* [Directions for this task]: Could you set down exactly the lines in the records below between the line holding "U35: NAND 74HC00" and the line holding "U52: buffer 74LS07", inclusive?

* [Material shown]:
···
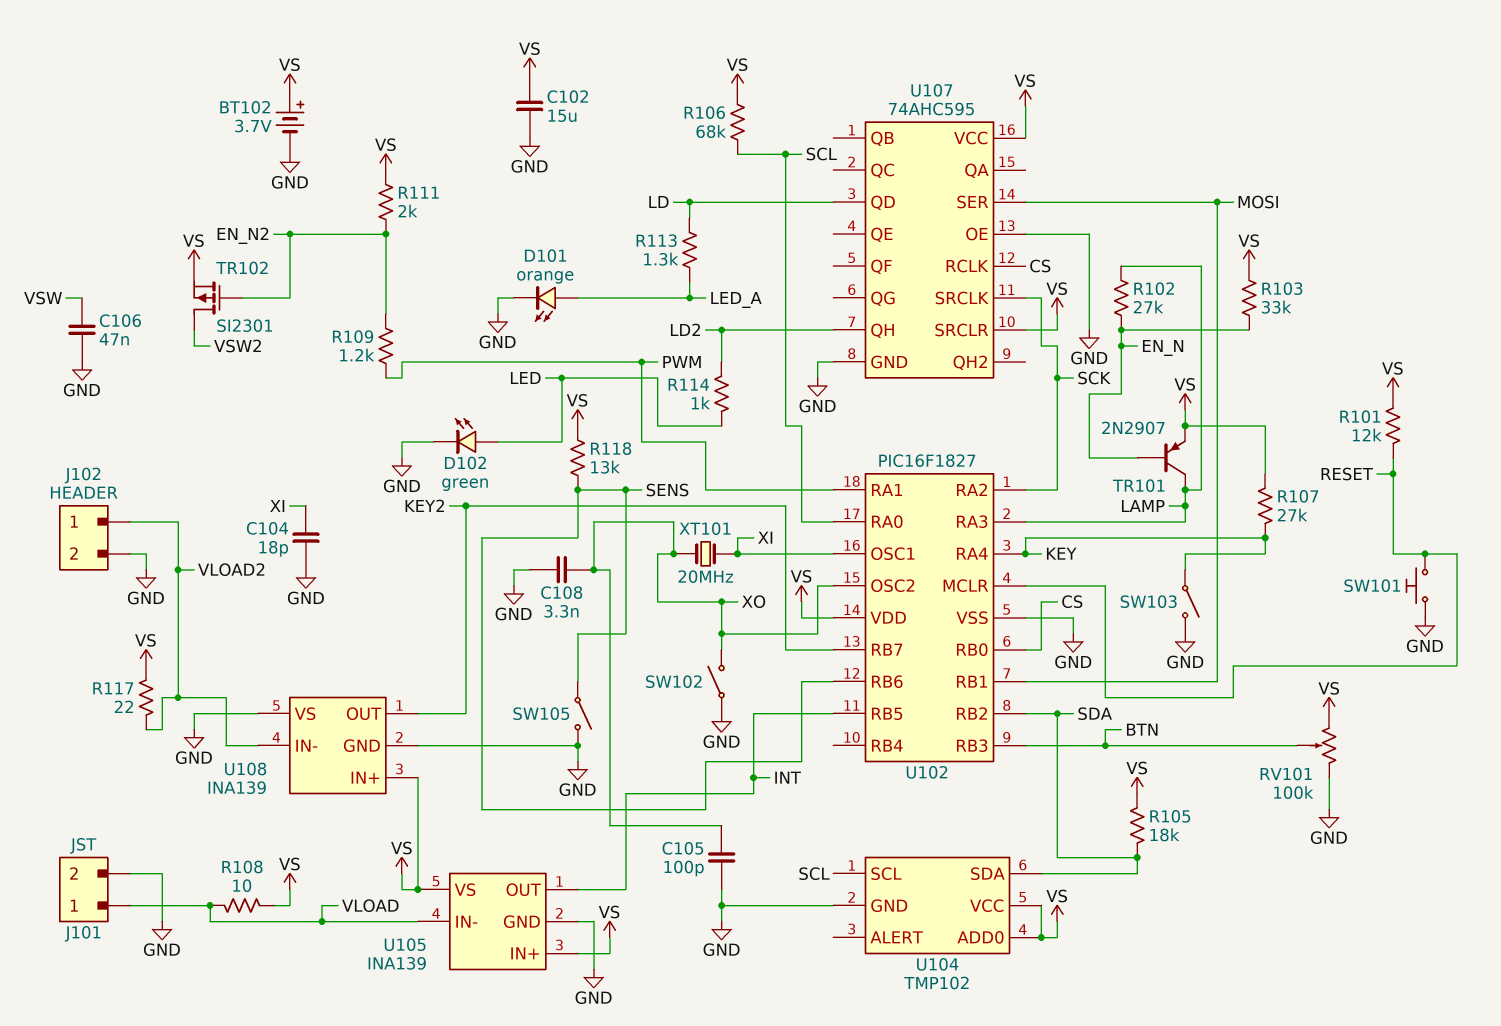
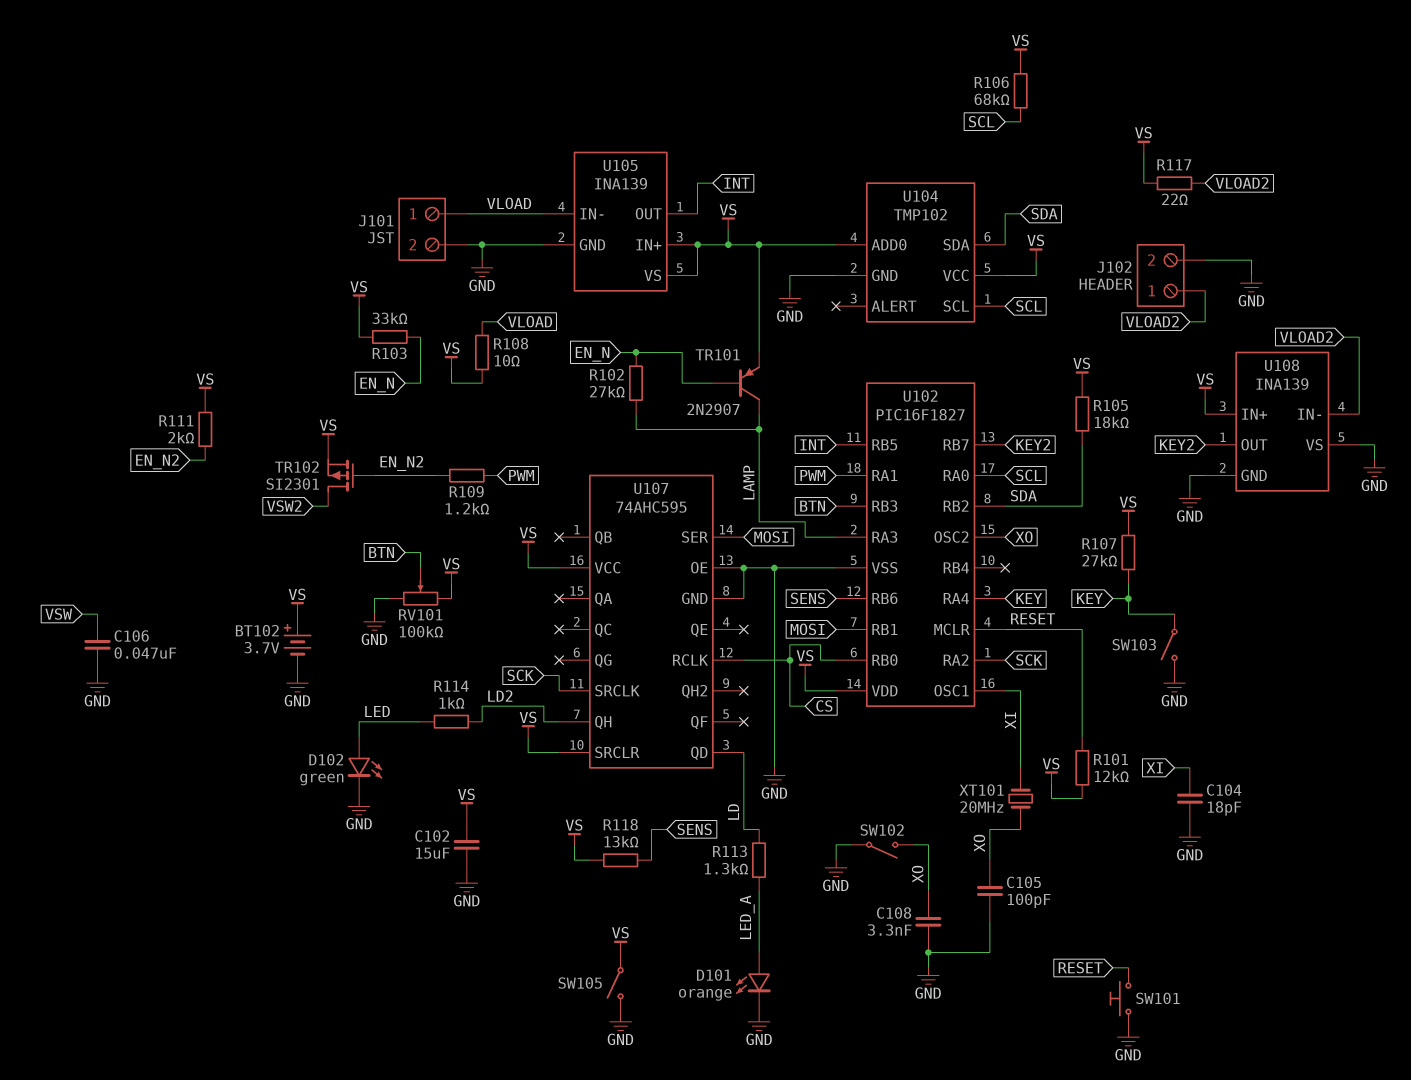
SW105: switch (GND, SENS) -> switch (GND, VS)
···
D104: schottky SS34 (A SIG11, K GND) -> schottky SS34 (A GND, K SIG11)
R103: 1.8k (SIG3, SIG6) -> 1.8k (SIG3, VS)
···
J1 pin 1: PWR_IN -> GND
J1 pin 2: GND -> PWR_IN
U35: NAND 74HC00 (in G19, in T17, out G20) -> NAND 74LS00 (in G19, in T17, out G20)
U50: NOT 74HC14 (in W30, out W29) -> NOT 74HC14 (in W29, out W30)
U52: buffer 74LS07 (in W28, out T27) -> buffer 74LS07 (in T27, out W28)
···
* [Exercise solution]:
U35: NAND 74HC00 (in G19, in T17, out G20) -> NAND 74LS00 (in G19, in T17, out G20)
U50: NOT 74HC14 (in W30, out W29) -> NOT 74HC14 (in W29, out W30)
U52: buffer 74LS07 (in W28, out T27) -> buffer 74LS07 (in T27, out W28)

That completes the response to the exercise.